WORK INSTRUCTION = Please transcribe the listing below exactly, but only from the line containing "purple pan: 3 -> 1" through its last line.

INPUT MATERIAL =
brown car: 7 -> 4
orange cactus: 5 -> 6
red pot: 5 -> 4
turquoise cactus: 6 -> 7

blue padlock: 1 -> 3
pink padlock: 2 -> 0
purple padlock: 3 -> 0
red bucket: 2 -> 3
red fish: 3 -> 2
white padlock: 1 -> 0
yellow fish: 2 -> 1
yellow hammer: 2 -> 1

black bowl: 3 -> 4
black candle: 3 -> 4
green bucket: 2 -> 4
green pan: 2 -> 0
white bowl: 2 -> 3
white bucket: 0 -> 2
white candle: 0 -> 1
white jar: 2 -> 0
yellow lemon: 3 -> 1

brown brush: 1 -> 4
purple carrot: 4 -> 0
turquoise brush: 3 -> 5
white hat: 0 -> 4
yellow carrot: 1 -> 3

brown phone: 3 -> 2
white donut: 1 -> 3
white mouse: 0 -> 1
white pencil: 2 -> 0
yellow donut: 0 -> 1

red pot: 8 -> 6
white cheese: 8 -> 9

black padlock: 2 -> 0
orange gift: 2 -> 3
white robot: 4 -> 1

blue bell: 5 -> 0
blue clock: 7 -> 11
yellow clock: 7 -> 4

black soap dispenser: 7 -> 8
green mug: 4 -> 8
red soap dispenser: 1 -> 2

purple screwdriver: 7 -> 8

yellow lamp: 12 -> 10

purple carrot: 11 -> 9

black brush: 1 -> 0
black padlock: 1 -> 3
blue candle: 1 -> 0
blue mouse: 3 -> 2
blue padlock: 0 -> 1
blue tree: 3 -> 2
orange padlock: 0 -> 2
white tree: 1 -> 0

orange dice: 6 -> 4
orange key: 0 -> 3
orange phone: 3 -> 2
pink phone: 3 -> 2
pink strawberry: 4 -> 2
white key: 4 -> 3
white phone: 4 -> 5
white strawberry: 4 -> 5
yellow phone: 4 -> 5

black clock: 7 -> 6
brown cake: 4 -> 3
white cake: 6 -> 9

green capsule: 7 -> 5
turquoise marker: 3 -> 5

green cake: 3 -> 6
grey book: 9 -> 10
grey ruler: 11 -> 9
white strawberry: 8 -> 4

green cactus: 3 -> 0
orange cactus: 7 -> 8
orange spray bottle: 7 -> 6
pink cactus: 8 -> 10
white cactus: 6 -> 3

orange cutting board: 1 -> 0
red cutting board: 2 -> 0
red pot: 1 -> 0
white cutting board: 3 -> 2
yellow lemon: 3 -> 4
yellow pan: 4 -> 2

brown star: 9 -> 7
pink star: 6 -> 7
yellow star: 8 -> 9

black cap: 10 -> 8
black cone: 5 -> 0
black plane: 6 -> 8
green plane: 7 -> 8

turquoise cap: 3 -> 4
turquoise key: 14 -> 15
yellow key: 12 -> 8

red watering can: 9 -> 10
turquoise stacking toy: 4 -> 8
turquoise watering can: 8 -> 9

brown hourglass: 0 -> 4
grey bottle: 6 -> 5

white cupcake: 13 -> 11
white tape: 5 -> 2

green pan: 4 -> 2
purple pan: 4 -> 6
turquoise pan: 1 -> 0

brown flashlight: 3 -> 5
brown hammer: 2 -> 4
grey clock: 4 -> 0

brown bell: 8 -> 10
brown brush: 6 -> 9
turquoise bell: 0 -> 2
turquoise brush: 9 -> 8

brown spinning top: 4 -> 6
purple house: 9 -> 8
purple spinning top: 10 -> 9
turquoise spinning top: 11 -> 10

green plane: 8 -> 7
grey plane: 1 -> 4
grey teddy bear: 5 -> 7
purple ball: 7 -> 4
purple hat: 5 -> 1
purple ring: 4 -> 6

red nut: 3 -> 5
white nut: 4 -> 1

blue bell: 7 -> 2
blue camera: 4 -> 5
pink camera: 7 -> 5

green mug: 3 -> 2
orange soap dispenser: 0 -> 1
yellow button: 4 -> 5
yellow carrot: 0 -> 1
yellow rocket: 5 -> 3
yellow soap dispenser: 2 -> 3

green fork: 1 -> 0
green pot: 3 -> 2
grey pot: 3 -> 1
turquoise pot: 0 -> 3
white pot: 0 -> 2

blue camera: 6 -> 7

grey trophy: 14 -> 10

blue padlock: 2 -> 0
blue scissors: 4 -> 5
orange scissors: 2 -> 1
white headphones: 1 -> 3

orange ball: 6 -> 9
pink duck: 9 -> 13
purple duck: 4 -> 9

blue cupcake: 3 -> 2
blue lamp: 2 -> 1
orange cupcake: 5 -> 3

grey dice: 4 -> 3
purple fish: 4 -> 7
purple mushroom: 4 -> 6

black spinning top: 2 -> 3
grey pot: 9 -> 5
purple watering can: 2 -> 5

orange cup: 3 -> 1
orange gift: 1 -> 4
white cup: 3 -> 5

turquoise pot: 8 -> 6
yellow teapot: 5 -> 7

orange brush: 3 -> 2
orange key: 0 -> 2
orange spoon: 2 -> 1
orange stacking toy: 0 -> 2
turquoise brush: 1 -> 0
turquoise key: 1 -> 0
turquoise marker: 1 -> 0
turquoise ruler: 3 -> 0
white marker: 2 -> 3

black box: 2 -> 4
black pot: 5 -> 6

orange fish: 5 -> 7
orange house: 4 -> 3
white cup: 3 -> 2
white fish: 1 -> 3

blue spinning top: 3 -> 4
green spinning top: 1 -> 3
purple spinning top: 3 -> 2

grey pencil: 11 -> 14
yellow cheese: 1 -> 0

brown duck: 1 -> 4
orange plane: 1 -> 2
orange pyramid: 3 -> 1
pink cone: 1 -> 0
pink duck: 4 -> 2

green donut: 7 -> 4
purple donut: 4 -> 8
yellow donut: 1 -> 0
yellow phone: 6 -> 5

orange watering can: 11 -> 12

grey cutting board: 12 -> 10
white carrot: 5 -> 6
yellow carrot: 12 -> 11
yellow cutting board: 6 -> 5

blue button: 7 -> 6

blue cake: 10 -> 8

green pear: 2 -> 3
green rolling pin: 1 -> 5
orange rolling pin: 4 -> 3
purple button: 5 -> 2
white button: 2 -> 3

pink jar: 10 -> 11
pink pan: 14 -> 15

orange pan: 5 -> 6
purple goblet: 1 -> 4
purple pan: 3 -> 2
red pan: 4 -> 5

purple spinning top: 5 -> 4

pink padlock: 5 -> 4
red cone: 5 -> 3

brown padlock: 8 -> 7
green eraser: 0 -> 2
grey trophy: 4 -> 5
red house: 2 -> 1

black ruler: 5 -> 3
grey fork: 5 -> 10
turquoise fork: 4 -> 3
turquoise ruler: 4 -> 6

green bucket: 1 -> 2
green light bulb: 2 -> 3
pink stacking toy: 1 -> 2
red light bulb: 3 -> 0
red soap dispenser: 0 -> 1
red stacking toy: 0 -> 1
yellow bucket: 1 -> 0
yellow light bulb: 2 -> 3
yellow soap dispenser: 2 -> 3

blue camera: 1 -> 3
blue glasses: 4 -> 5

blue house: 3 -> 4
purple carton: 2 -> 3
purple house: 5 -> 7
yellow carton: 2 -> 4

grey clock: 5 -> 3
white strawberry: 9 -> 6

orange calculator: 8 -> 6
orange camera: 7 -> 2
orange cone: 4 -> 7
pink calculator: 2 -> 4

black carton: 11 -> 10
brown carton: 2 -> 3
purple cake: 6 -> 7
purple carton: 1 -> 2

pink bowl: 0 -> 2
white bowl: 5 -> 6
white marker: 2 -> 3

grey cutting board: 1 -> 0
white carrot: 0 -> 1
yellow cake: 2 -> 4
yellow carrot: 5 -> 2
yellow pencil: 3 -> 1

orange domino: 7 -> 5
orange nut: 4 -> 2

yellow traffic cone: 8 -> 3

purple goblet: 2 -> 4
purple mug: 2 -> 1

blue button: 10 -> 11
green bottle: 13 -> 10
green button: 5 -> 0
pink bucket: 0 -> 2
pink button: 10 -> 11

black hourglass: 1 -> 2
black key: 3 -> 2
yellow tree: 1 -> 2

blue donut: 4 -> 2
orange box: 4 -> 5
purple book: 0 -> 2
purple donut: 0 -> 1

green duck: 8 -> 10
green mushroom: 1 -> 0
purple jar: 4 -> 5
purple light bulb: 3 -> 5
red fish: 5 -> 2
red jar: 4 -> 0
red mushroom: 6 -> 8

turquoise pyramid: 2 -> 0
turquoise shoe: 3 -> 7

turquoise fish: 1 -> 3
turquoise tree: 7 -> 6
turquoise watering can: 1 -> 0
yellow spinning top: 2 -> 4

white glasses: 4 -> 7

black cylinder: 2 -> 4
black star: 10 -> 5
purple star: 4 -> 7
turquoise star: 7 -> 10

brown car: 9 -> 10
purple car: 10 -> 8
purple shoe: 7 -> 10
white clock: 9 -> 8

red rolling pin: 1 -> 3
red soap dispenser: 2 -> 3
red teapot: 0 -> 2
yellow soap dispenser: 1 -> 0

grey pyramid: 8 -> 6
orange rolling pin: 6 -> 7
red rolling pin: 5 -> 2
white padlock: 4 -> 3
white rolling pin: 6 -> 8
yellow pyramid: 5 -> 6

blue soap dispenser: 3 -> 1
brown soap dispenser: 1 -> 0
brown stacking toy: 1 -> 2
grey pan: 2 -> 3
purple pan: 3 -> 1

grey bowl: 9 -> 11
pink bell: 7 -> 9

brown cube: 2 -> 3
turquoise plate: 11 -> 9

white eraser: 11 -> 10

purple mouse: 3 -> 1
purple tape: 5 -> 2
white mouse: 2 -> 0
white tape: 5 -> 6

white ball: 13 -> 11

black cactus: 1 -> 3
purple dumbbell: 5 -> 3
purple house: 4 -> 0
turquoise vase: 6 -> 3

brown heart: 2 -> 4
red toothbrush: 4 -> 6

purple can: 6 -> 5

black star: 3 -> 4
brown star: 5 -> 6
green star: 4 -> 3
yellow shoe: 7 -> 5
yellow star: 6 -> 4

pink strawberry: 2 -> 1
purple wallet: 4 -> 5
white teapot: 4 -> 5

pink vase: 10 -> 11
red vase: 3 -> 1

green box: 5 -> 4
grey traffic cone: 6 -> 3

RESPONSE FOR THIS EXERCISE =
purple pan: 3 -> 1

grey bowl: 9 -> 11
pink bell: 7 -> 9

brown cube: 2 -> 3
turquoise plate: 11 -> 9

white eraser: 11 -> 10

purple mouse: 3 -> 1
purple tape: 5 -> 2
white mouse: 2 -> 0
white tape: 5 -> 6

white ball: 13 -> 11

black cactus: 1 -> 3
purple dumbbell: 5 -> 3
purple house: 4 -> 0
turquoise vase: 6 -> 3

brown heart: 2 -> 4
red toothbrush: 4 -> 6

purple can: 6 -> 5

black star: 3 -> 4
brown star: 5 -> 6
green star: 4 -> 3
yellow shoe: 7 -> 5
yellow star: 6 -> 4

pink strawberry: 2 -> 1
purple wallet: 4 -> 5
white teapot: 4 -> 5

pink vase: 10 -> 11
red vase: 3 -> 1

green box: 5 -> 4
grey traffic cone: 6 -> 3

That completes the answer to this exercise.